Information shown:
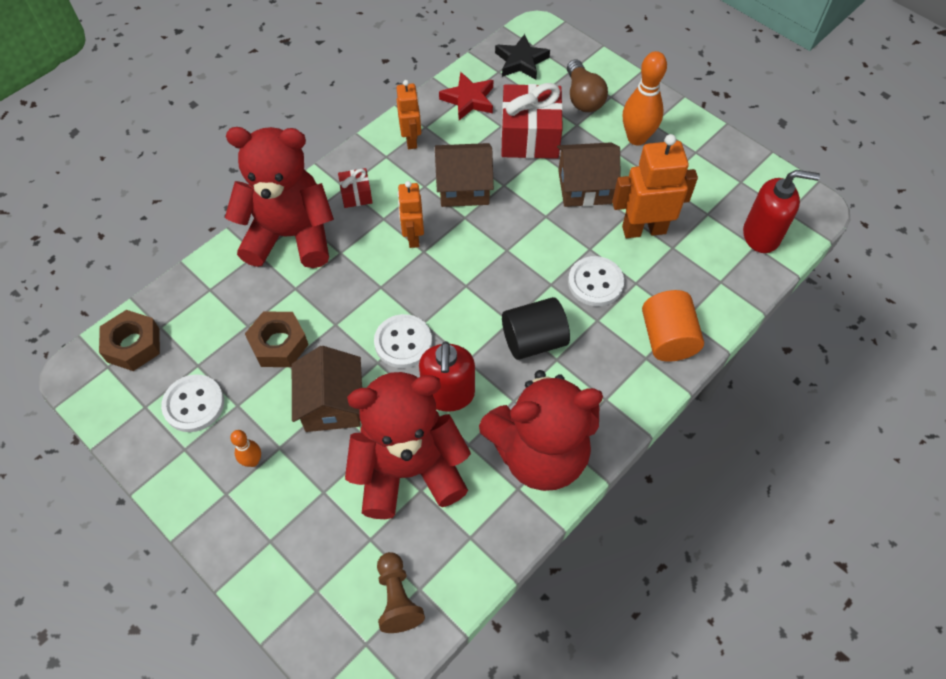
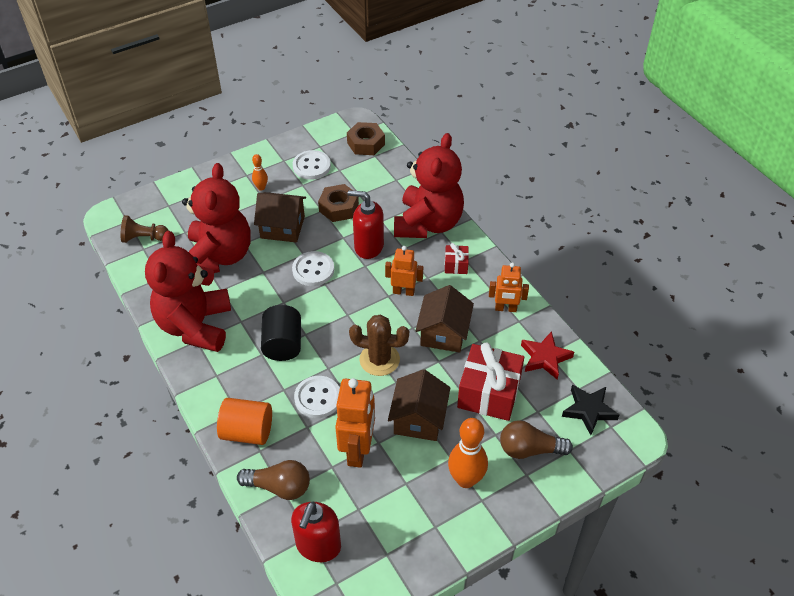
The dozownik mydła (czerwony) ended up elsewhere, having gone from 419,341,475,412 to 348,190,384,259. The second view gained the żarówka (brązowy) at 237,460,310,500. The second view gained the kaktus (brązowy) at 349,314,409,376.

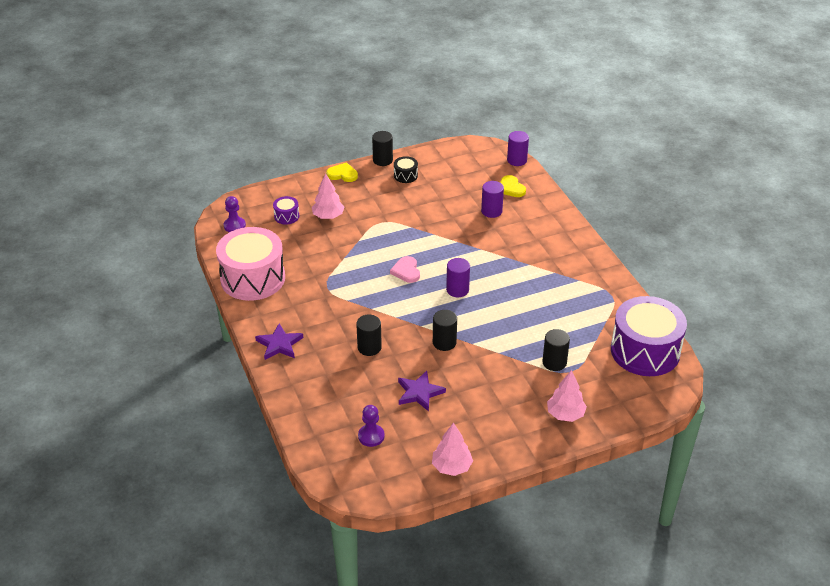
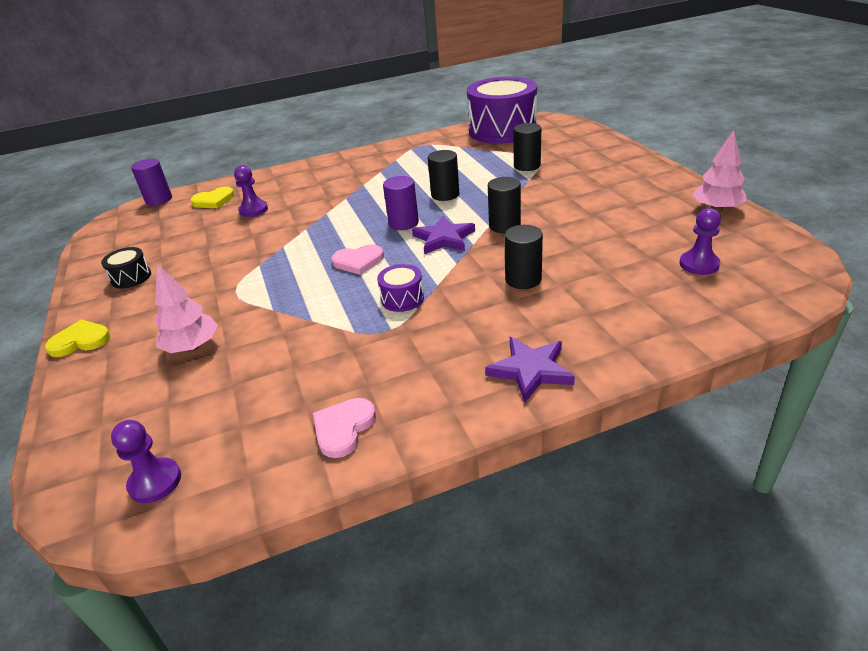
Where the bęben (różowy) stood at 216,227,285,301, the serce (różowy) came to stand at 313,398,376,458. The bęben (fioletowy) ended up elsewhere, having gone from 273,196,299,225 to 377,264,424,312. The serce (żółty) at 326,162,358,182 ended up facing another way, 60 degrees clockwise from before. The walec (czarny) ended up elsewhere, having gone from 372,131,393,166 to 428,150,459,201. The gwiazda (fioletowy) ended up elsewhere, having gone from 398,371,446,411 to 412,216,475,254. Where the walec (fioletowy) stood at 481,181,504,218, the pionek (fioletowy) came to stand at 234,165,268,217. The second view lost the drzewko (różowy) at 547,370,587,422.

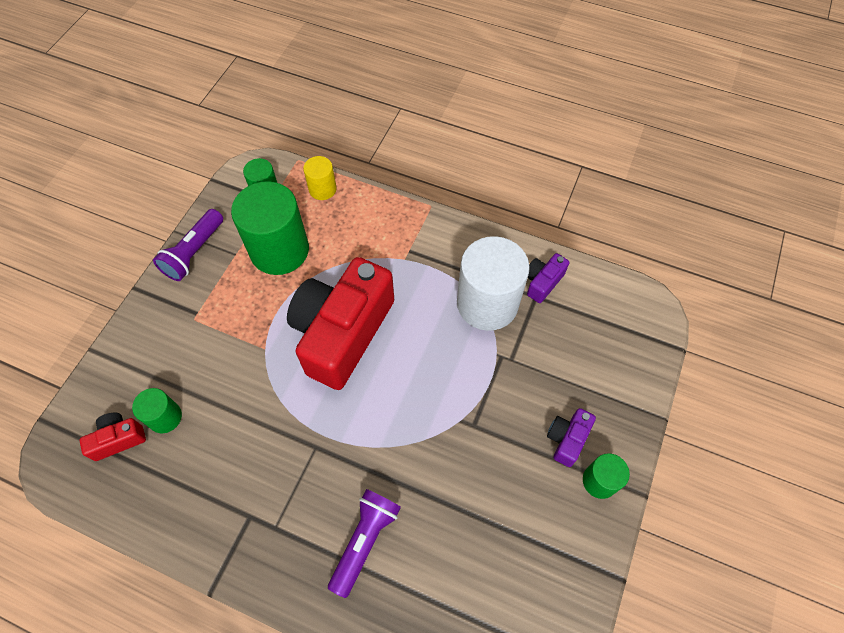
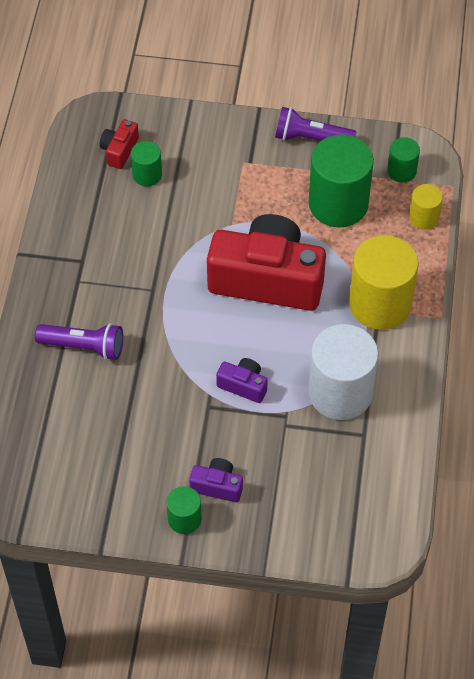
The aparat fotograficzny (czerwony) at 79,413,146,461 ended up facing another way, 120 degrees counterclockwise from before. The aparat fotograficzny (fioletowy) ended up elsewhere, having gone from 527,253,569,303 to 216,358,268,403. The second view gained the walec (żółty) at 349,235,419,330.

Problem to work on: Would it be possible to copy the material exactly, excluding the images?

Task answer:
The dozownik mydła (czerwony) ended up elsewhere, having gone from 419,341,475,412 to 348,190,384,259. The second view gained the żarówka (brązowy) at 237,460,310,500. The second view gained the kaktus (brązowy) at 349,314,409,376.

Where the bęben (różowy) stood at 216,227,285,301, the serce (różowy) came to stand at 313,398,376,458. The bęben (fioletowy) ended up elsewhere, having gone from 273,196,299,225 to 377,264,424,312. The serce (żółty) at 326,162,358,182 ended up facing another way, 60 degrees clockwise from before. The walec (czarny) ended up elsewhere, having gone from 372,131,393,166 to 428,150,459,201. The gwiazda (fioletowy) ended up elsewhere, having gone from 398,371,446,411 to 412,216,475,254. Where the walec (fioletowy) stood at 481,181,504,218, the pionek (fioletowy) came to stand at 234,165,268,217. The second view lost the drzewko (różowy) at 547,370,587,422.

The aparat fotograficzny (czerwony) at 79,413,146,461 ended up facing another way, 120 degrees counterclockwise from before. The aparat fotograficzny (fioletowy) ended up elsewhere, having gone from 527,253,569,303 to 216,358,268,403. The second view gained the walec (żółty) at 349,235,419,330.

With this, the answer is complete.